▶ [Work task]: Print the listing below a second time, exactly, and omit its images.

▶ [Information]:

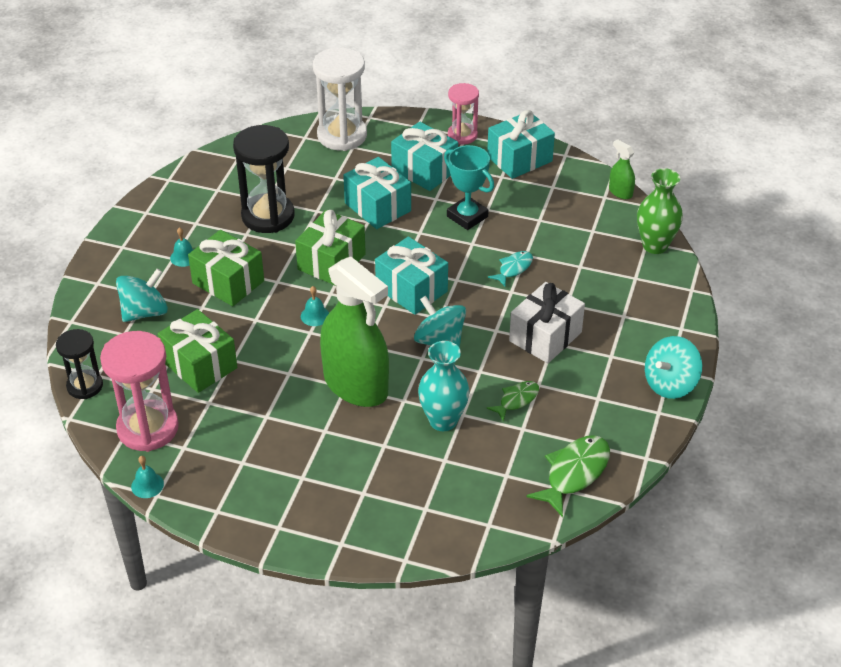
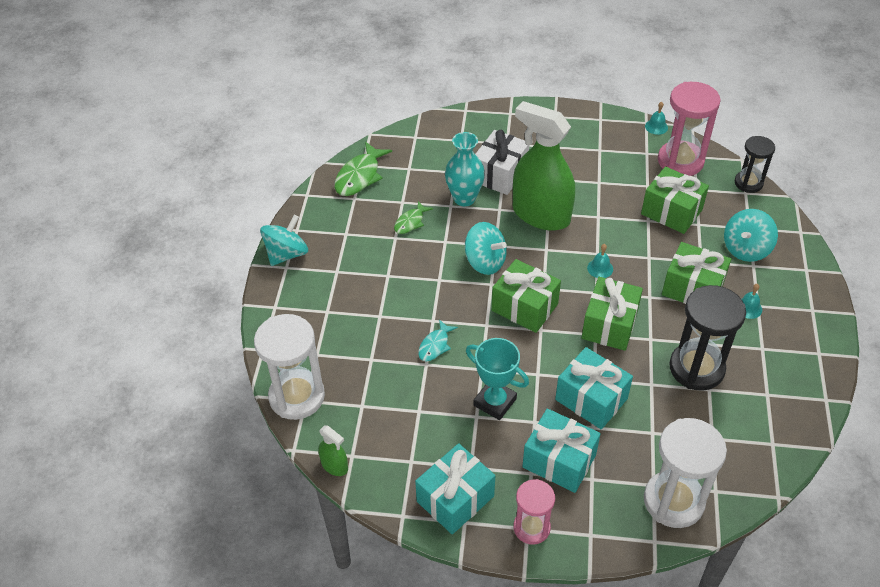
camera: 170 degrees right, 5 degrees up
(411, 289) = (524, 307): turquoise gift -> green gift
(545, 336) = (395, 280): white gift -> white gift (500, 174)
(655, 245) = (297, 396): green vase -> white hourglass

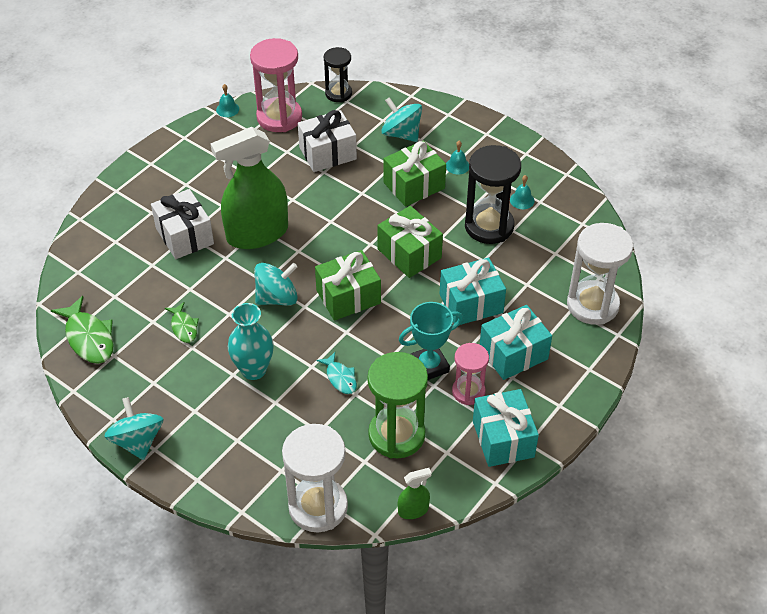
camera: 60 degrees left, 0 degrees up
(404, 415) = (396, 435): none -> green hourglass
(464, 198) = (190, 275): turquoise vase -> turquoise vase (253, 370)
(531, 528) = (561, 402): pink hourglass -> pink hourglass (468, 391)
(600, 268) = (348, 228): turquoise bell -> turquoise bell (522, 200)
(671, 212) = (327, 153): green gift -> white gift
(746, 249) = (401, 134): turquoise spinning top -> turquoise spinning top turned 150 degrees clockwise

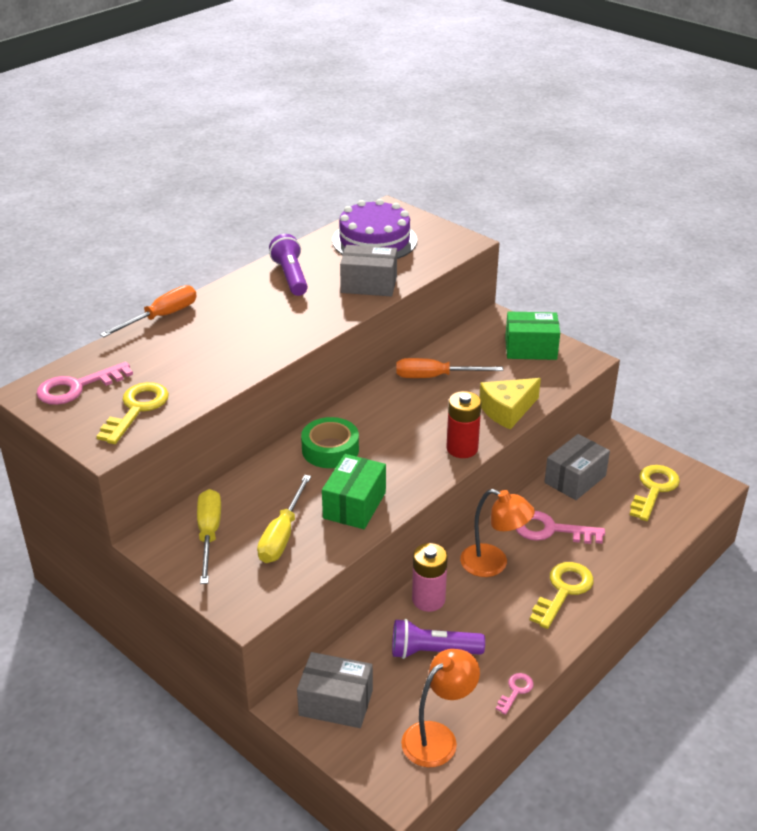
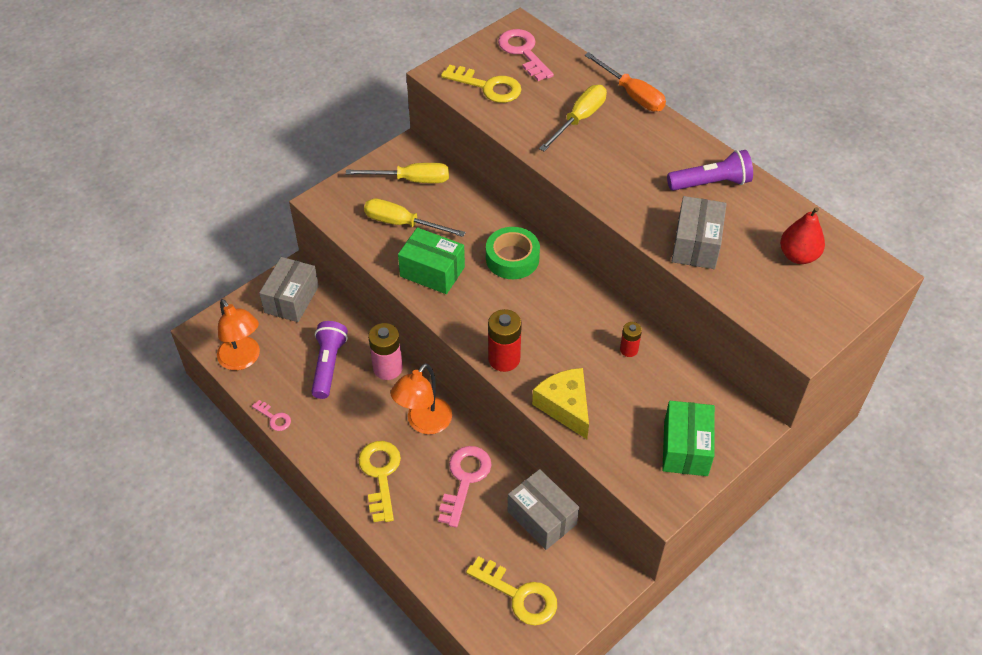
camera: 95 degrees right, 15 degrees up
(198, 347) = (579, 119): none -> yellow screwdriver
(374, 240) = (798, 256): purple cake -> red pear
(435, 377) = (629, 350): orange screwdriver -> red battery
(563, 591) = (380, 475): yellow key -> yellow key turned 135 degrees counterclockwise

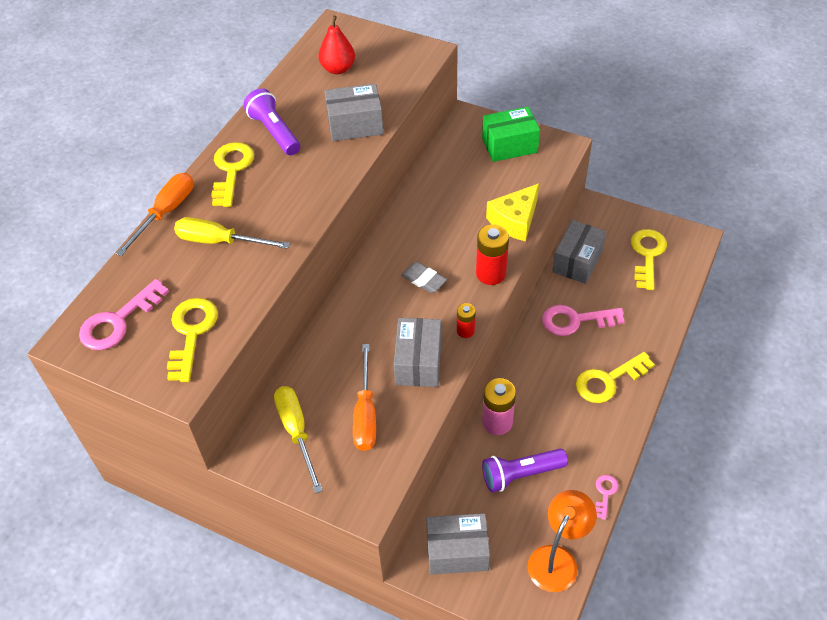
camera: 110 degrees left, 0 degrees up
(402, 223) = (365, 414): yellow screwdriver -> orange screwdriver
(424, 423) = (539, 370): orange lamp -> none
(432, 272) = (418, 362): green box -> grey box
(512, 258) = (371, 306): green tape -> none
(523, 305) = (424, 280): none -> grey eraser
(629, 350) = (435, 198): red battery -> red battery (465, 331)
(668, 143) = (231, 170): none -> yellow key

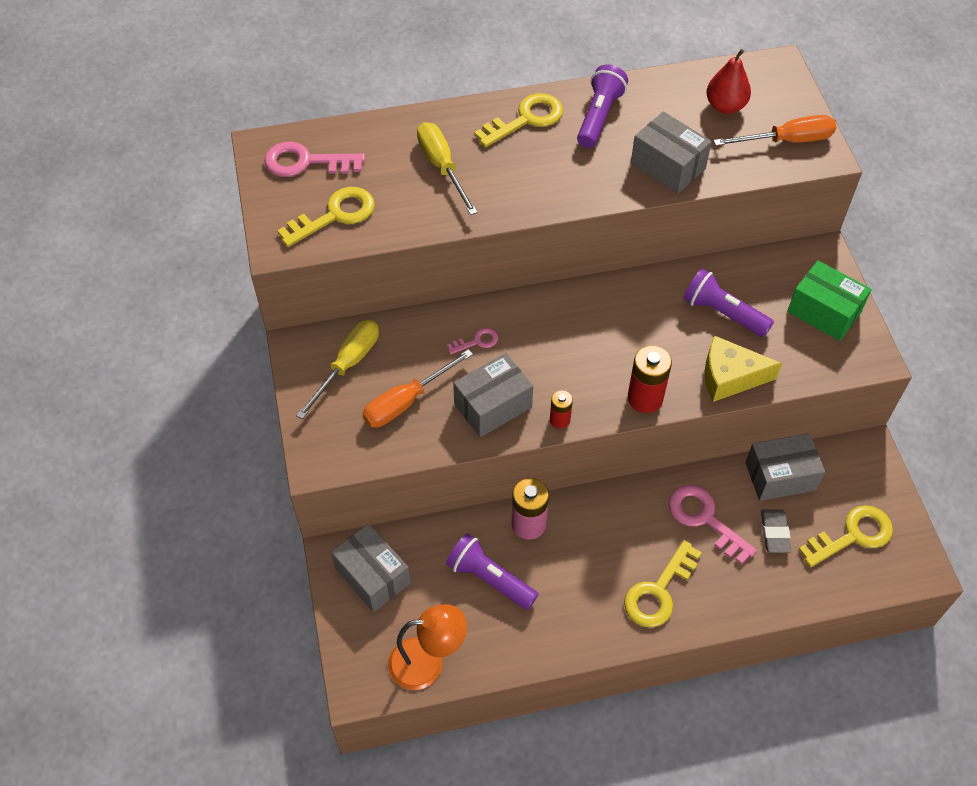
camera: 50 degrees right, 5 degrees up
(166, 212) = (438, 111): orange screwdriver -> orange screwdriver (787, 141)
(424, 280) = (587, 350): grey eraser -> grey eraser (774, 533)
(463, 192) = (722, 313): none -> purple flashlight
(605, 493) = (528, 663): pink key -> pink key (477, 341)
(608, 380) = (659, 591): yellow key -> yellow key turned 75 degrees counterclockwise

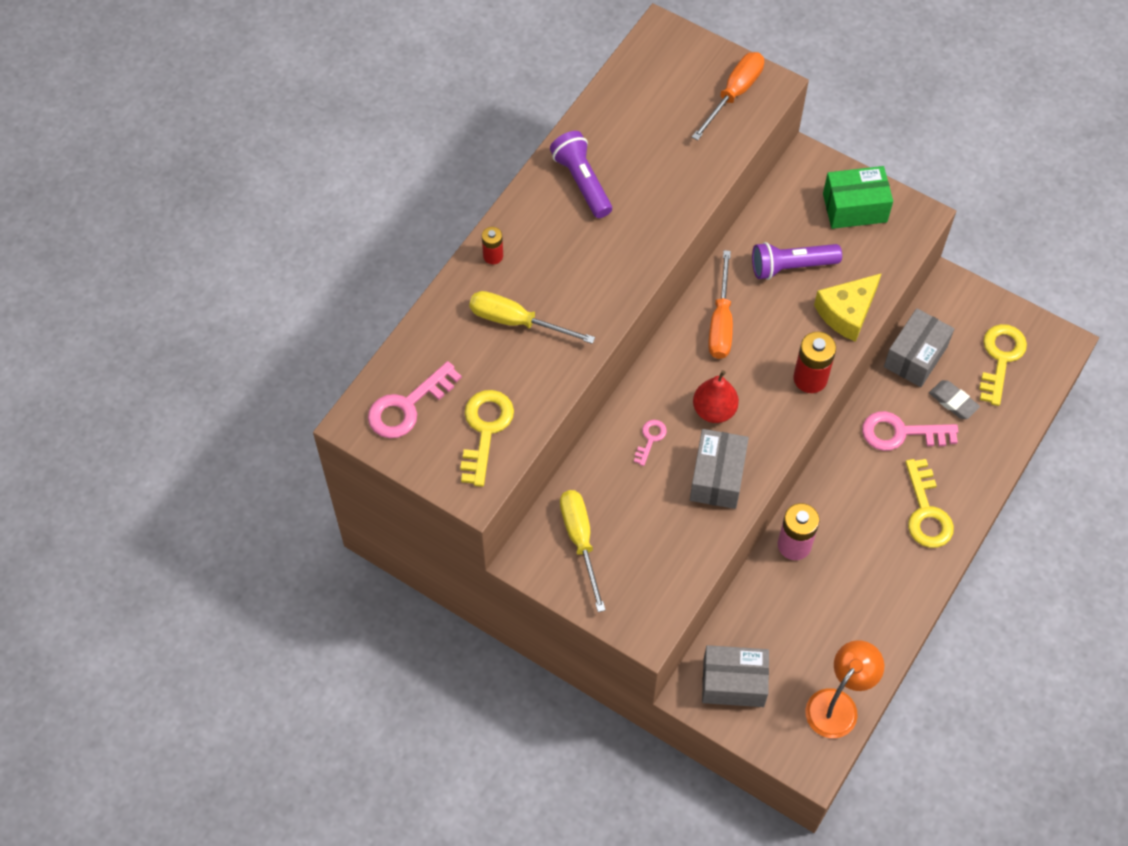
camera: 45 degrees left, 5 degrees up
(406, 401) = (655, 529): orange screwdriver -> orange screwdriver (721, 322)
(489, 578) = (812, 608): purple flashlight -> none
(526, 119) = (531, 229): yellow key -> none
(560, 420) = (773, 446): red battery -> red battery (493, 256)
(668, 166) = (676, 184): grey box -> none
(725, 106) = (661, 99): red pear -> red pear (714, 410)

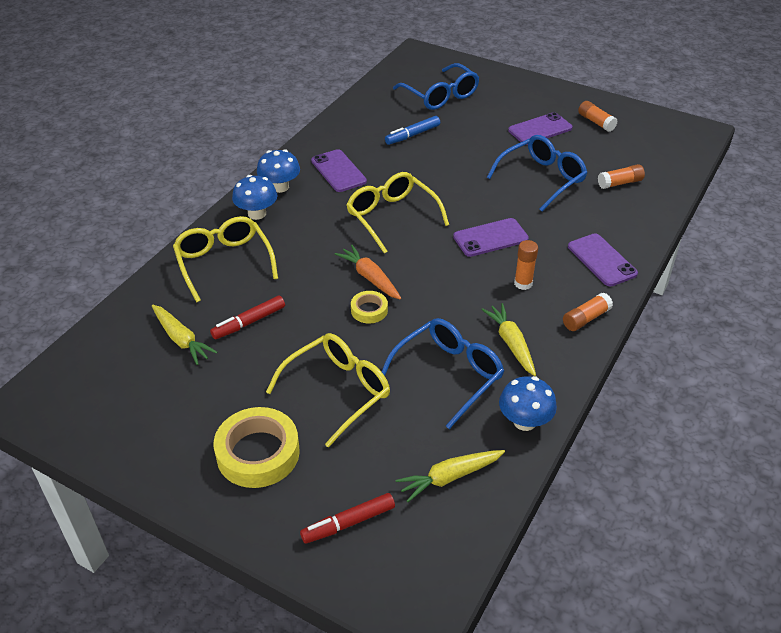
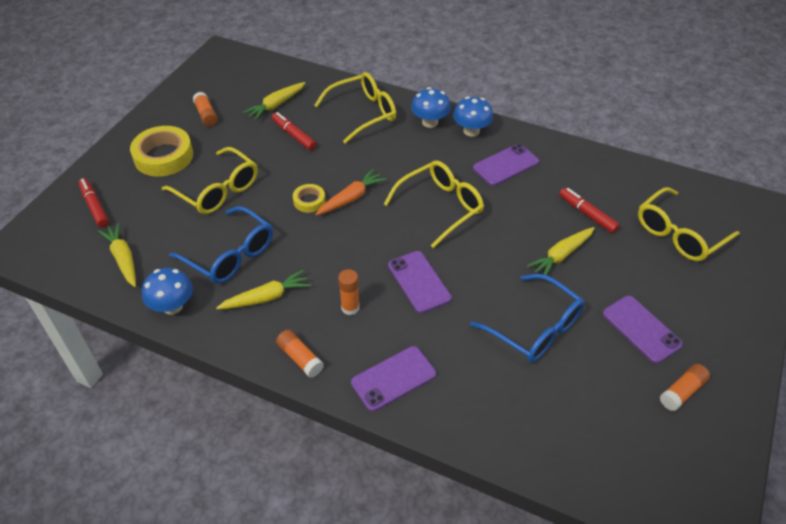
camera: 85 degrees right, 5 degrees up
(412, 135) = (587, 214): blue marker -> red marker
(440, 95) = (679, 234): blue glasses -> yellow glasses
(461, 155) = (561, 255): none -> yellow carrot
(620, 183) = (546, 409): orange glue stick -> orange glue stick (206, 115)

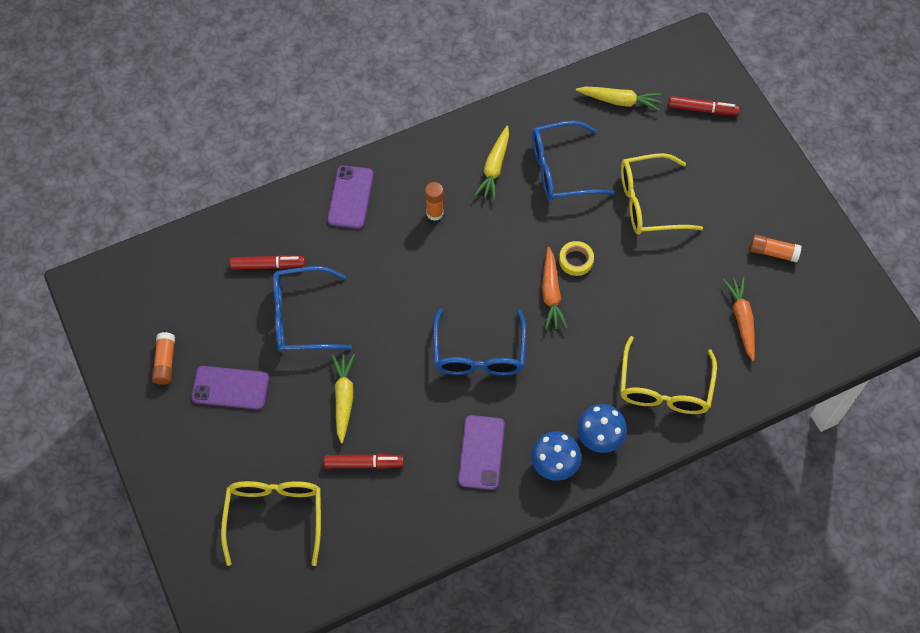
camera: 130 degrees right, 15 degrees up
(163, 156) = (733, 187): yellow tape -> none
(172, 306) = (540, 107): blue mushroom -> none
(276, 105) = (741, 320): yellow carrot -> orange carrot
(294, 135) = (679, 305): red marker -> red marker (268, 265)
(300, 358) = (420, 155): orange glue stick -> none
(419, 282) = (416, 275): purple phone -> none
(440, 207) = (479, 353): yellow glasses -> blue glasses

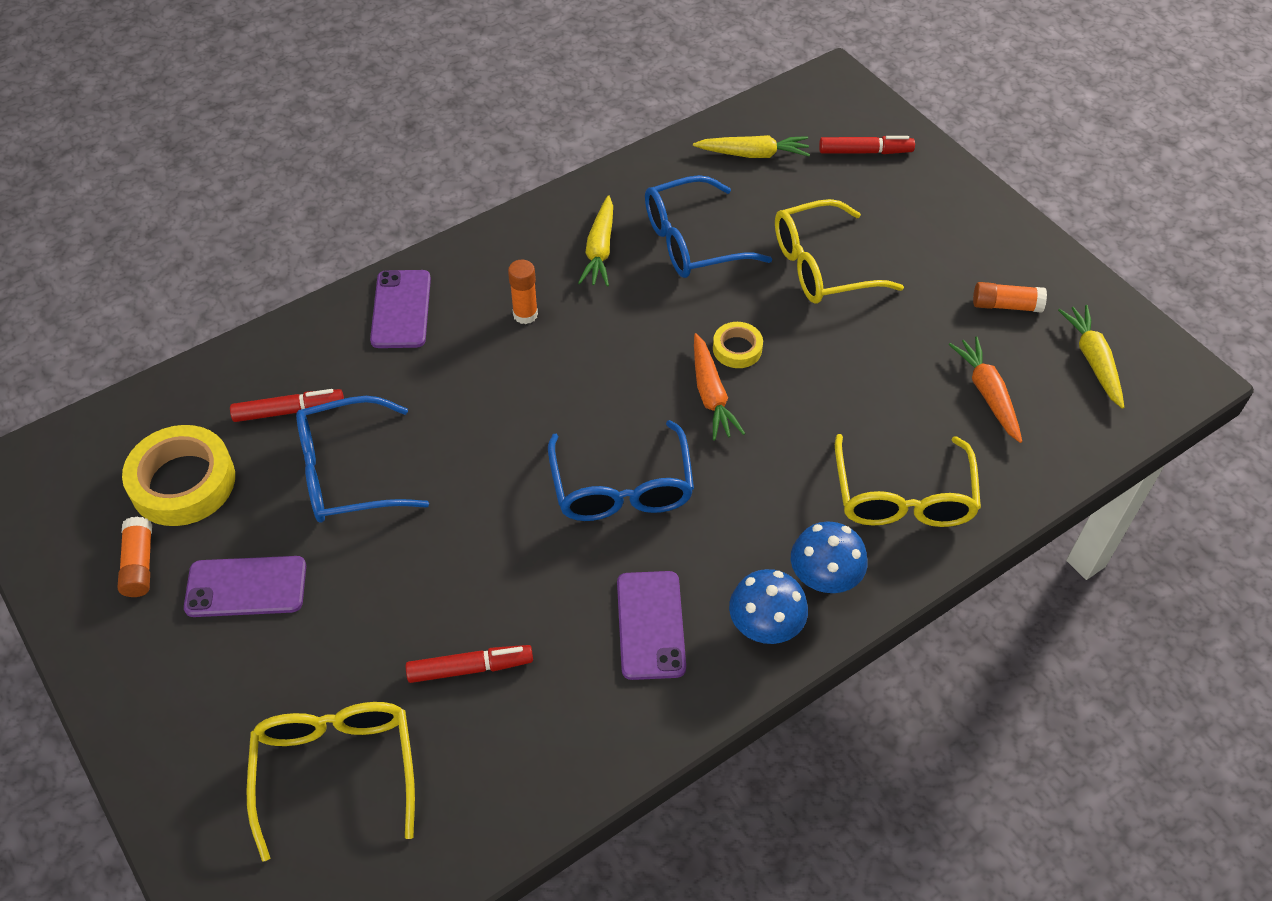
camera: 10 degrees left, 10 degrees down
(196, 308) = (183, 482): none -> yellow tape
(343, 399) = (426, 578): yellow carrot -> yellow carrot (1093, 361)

▶ [Answer to the exercise]:
camera: 170 degrees right, 5 degrees up
(411, 289) = (524, 307): turquoise gift -> green gift
(545, 336) = (395, 280): white gift -> white gift (500, 174)
(655, 245) = (297, 396): green vase -> white hourglass

camera: 60 degrees left, 0 degrees up
(404, 415) = (396, 435): none -> green hourglass
(464, 198) = (190, 275): turquoise vase -> turquoise vase (253, 370)
(531, 528) = (561, 402): pink hourglass -> pink hourglass (468, 391)
(600, 268) = (348, 228): turquoise bell -> turquoise bell (522, 200)
(671, 212) = (327, 153): green gift -> white gift
(746, 249) = (401, 134): turquoise spinning top -> turquoise spinning top turned 150 degrees clockwise

camera: 95 degrees right, 15 degrees up
(198, 347) = (579, 119): none -> yellow screwdriver
(374, 240) = (798, 256): purple cake -> red pear
(435, 377) = (629, 350): orange screwdriver -> red battery
(563, 591) = (380, 475): yellow key -> yellow key turned 135 degrees counterclockwise

camera: 110 degrees left, 0 degrees up
(402, 223) = (365, 414): yellow screwdriver -> orange screwdriver
(424, 423) = (539, 370): orange lamp -> none
(432, 272) = (418, 362): green box -> grey box
(512, 258) = (371, 306): green tape -> none
(523, 305) = (424, 280): none -> grey eraser
(629, 350) = (435, 198): red battery -> red battery (465, 331)
(668, 143) = (231, 170): none -> yellow key

camera: 50 degrees right, 5 degrees up
(166, 212) = (438, 111): orange screwdriver -> orange screwdriver (787, 141)
(424, 280) = (587, 350): grey eraser -> grey eraser (774, 533)
(463, 192) = (722, 313): none -> purple flashlight
(605, 493) = (528, 663): pink key -> pink key (477, 341)
(608, 380) = (659, 591): yellow key -> yellow key turned 75 degrees counterclockwise

camera: 45 degrees left, 5 degrees up
(406, 401) = (655, 529): orange screwdriver -> orange screwdriver (721, 322)
(489, 578) = (812, 608): purple flashlight -> none
(526, 119) = (531, 229): yellow key -> none
(560, 420) = (773, 446): red battery -> red battery (493, 256)
(668, 166) = (676, 184): grey box -> none
(725, 106) = (661, 99): red pear -> red pear (714, 410)

camera: 85 degrees right, 5 degrees up
(412, 135) = (587, 214): blue marker -> red marker
(440, 95) = (679, 234): blue glasses -> yellow glasses
(461, 155) = (561, 255): none -> yellow carrot
(620, 183) = (546, 409): orange glue stick -> orange glue stick (206, 115)

camera: 130 degrees right, 15 degrees up
(163, 156) = (733, 187): yellow tape -> none
(172, 306) = (540, 107): blue mushroom -> none
(276, 105) = (741, 320): yellow carrot -> orange carrot
(294, 135) = (679, 305): red marker -> red marker (268, 265)
(300, 358) = (420, 155): orange glue stick -> none
(419, 282) = (416, 275): purple phone -> none
(440, 207) = (479, 353): yellow glasses -> blue glasses

camera: 10 degrees left, 10 degrees down
(196, 308) = (183, 482): none -> yellow tape
(343, 399) = (426, 578): yellow carrot -> yellow carrot (1093, 361)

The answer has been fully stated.